▶ [The task]:
Take the data below and write it out exactly, except for the pictures.

▶ [Source material]:
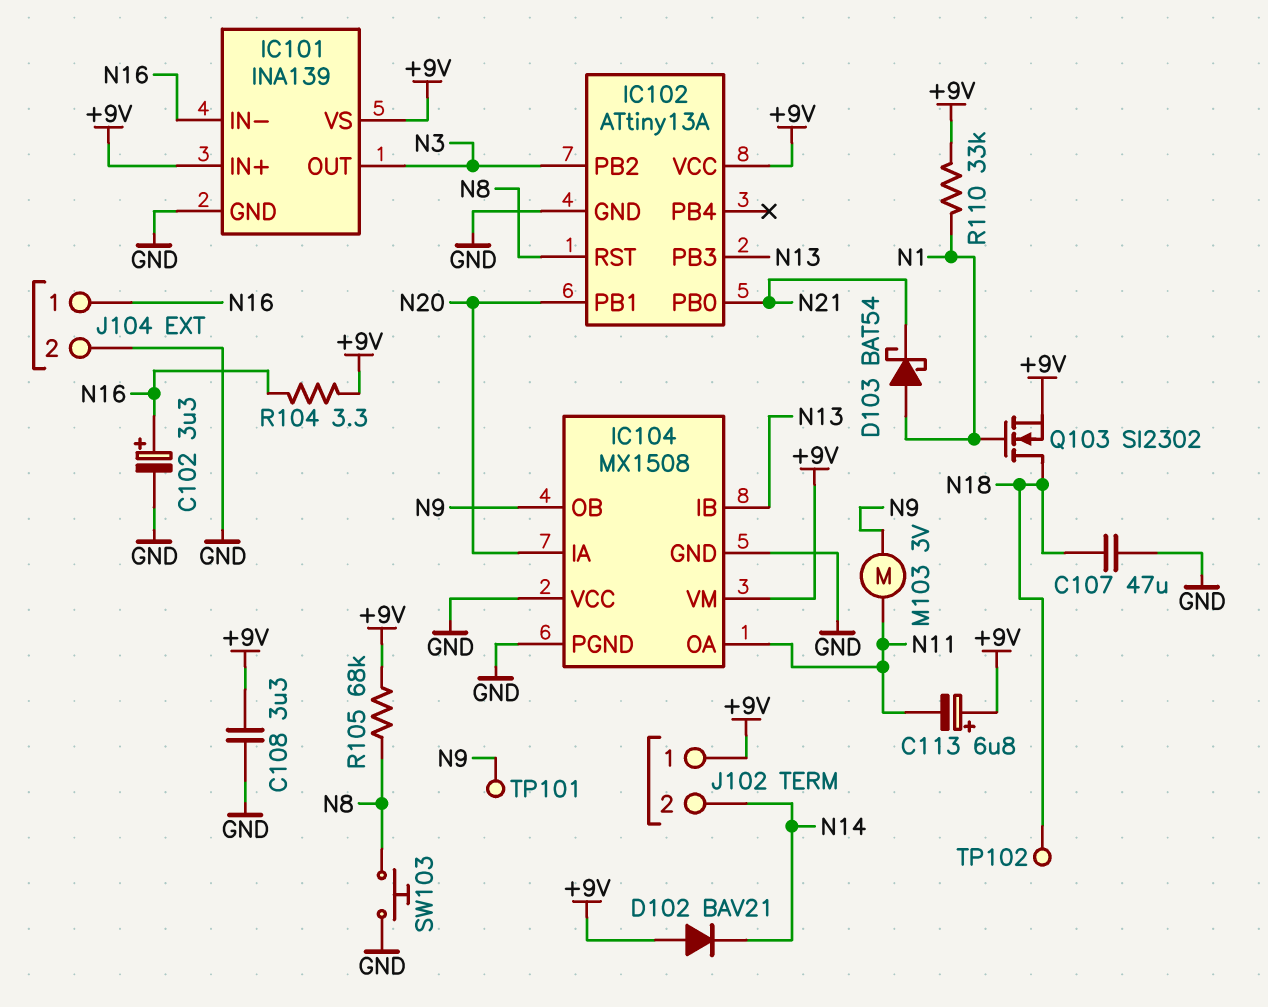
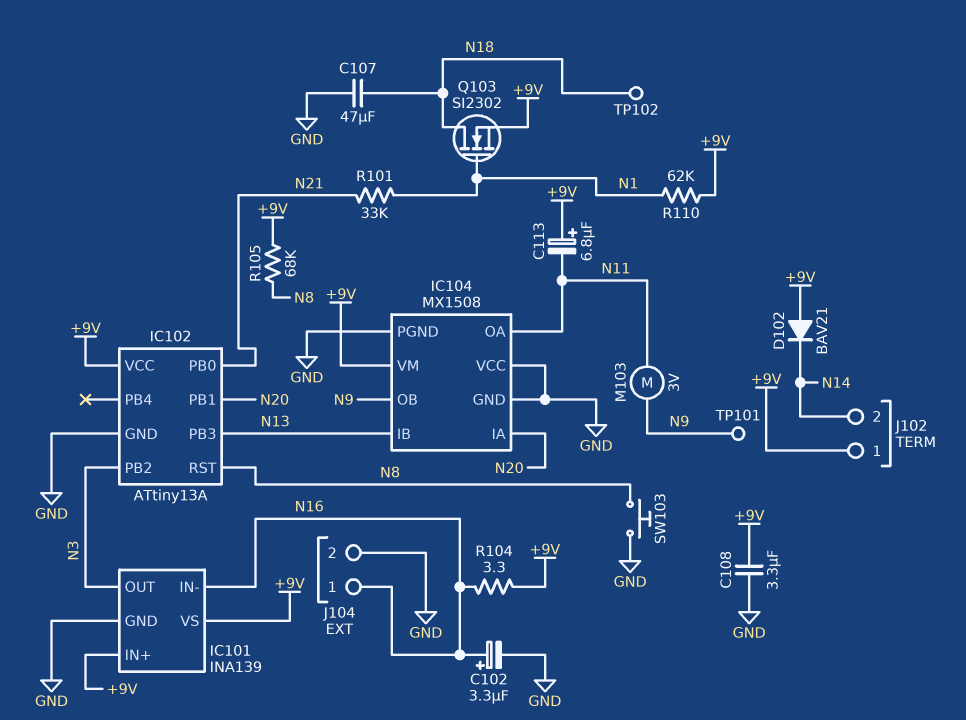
D103: schottky BAT54 (A N1, K N21) -> none
R101: none -> 33k (N1, N21)
R110: 33k (+9V, N1) -> 62k (+9V, N1)

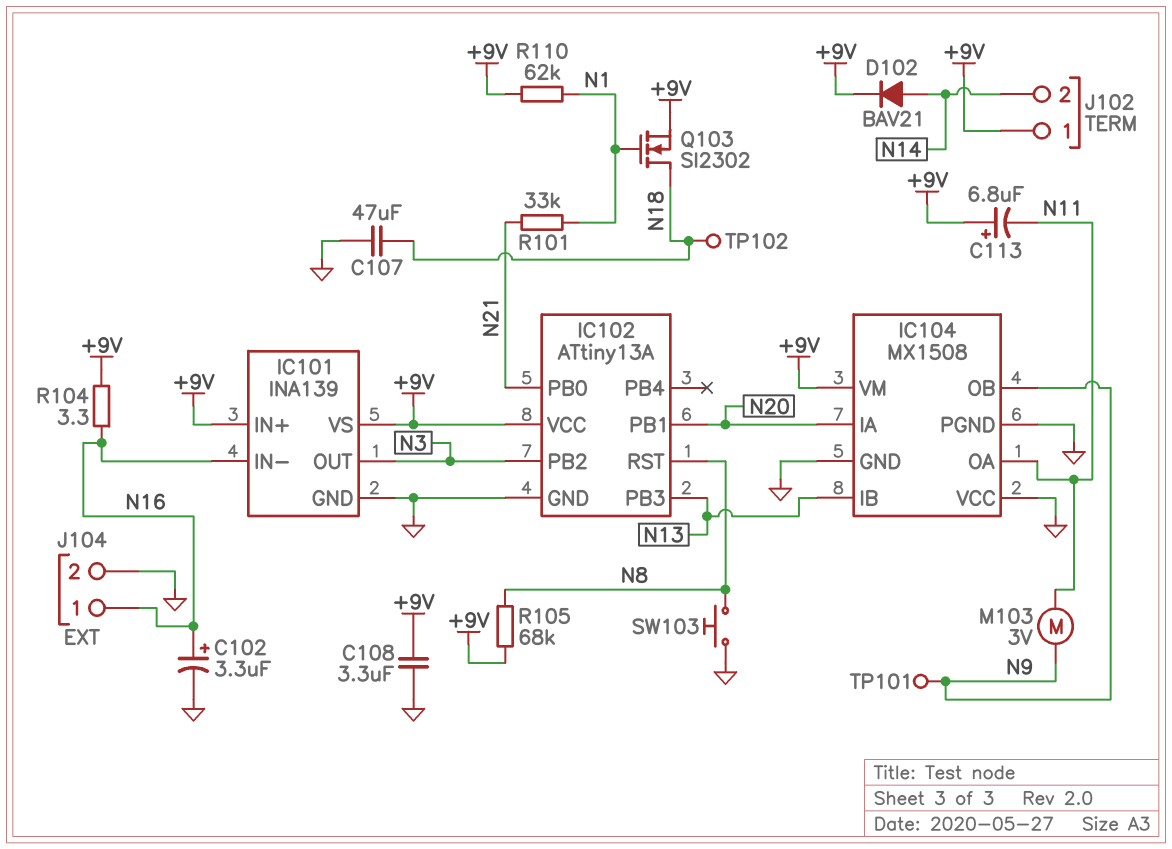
D102: diode BAV21 (A +9V, K N14) -> diode BAV21 (A N14, K +9V)

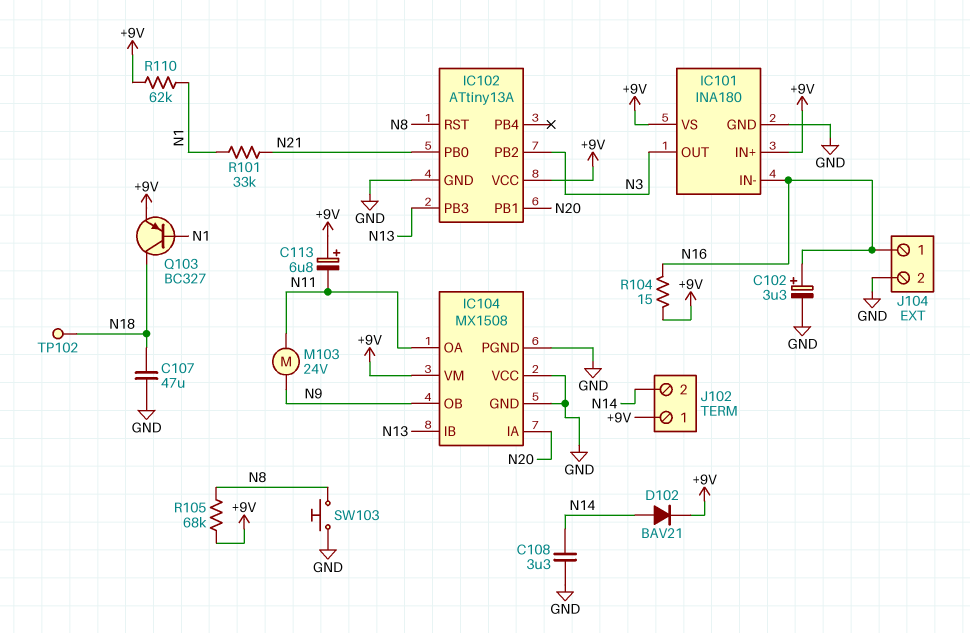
C108: 3.3uF (+9V, GND) -> 3.3uF (GND, N14)
IC101: INA139 -> INA180
M103: motor 3V (N9, N11) -> motor 24V (N9, N11)
Q103: NMOS SI2302 (G N1, D N18, S +9V) -> PNP BC327 (B N1, C N18, E +9V)
R104: 3.3 (+9V, N16) -> 15 (+9V, N16)
TP101: test point (N9) -> none

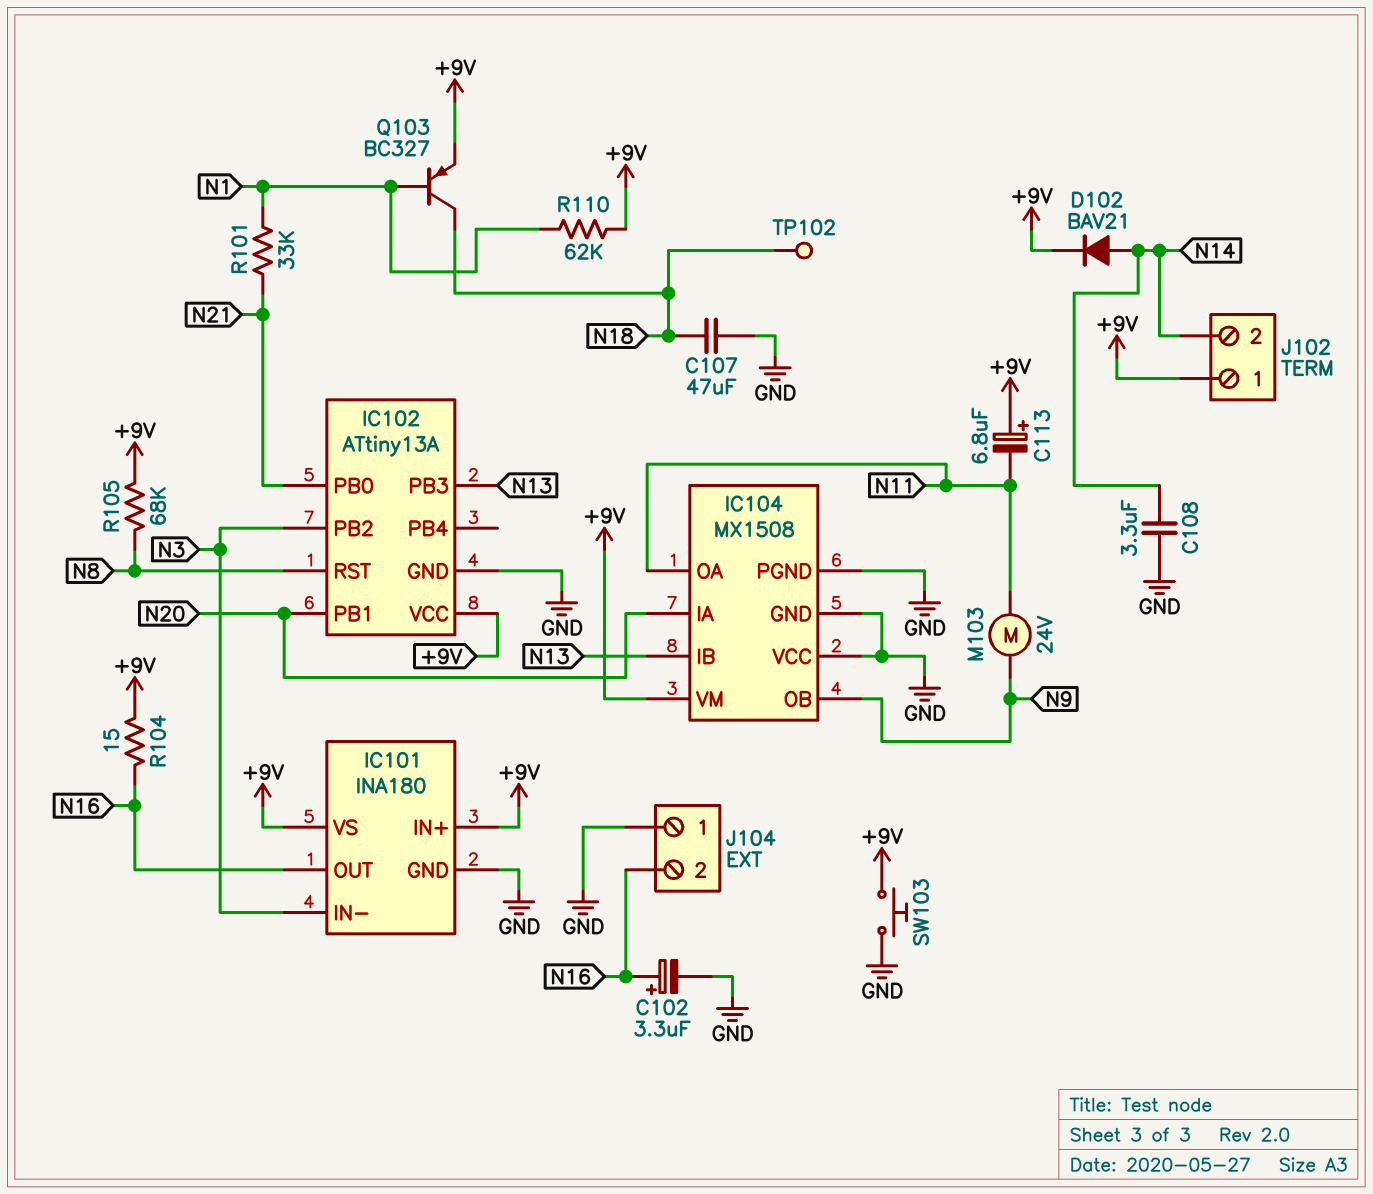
IC101 pin IN-: N16 -> N3
IC101 pin OUT: N3 -> N16
J104 pin 1: N16 -> GND
J104 pin 2: GND -> N16
SW103: button (GND, N8) -> button (+9V, GND)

▶ [Reply to the exercise]:
D103: schottky BAT54 (A N1, K N21) -> none
R101: none -> 33k (N1, N21)
R110: 33k (+9V, N1) -> 62k (+9V, N1)

D102: diode BAV21 (A +9V, K N14) -> diode BAV21 (A N14, K +9V)

C108: 3.3uF (+9V, GND) -> 3.3uF (GND, N14)
IC101: INA139 -> INA180
M103: motor 3V (N9, N11) -> motor 24V (N9, N11)
Q103: NMOS SI2302 (G N1, D N18, S +9V) -> PNP BC327 (B N1, C N18, E +9V)
R104: 3.3 (+9V, N16) -> 15 (+9V, N16)
TP101: test point (N9) -> none

IC101 pin IN-: N16 -> N3
IC101 pin OUT: N3 -> N16
J104 pin 1: N16 -> GND
J104 pin 2: GND -> N16
SW103: button (GND, N8) -> button (+9V, GND)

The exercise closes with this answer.